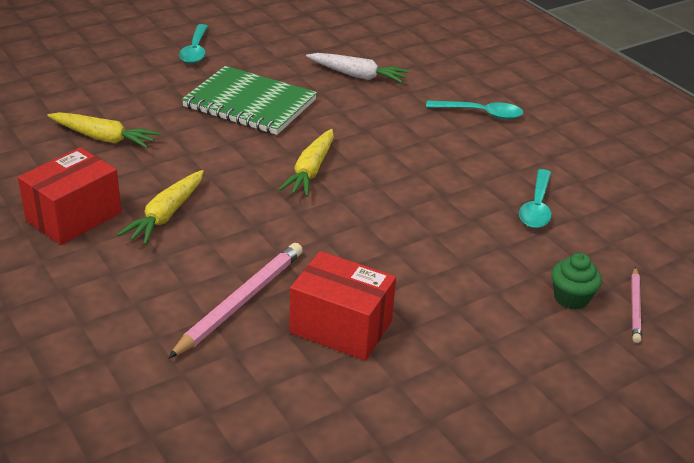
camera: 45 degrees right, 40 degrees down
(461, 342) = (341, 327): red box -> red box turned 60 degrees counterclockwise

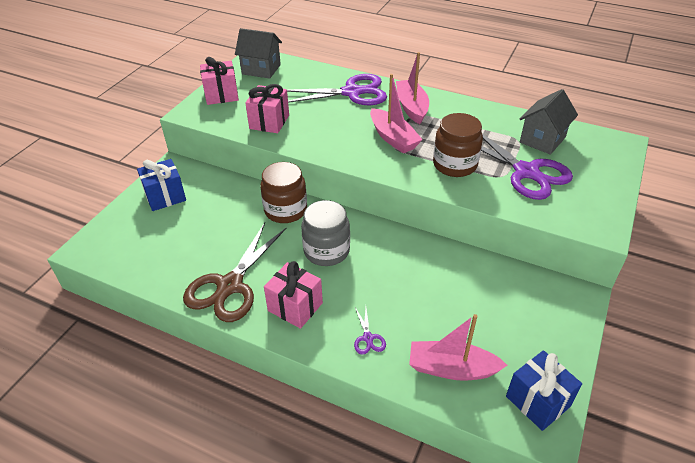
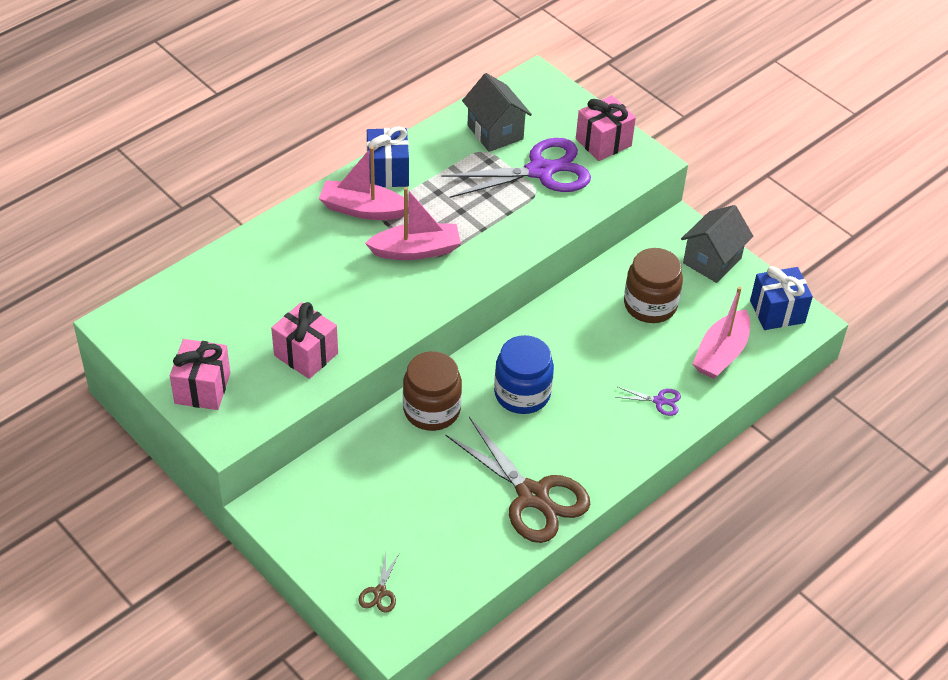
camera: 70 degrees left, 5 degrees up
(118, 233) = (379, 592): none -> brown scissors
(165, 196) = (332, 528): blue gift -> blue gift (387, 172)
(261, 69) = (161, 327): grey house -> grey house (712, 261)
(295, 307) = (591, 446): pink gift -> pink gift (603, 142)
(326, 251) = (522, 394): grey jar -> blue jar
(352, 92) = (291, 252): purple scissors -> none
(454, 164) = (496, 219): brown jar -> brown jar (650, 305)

#### Task statement:
Transcribe all records verbatim and omit each image.

#### Output below:
camera: 45 degrees right, 40 degrees down
(461, 342) = (341, 327): red box -> red box turned 60 degrees counterclockwise

camera: 70 degrees left, 5 degrees up
(118, 233) = (379, 592): none -> brown scissors
(165, 196) = (332, 528): blue gift -> blue gift (387, 172)
(261, 69) = (161, 327): grey house -> grey house (712, 261)
(295, 307) = (591, 446): pink gift -> pink gift (603, 142)
(326, 251) = (522, 394): grey jar -> blue jar
(352, 92) = (291, 252): purple scissors -> none
(454, 164) = (496, 219): brown jar -> brown jar (650, 305)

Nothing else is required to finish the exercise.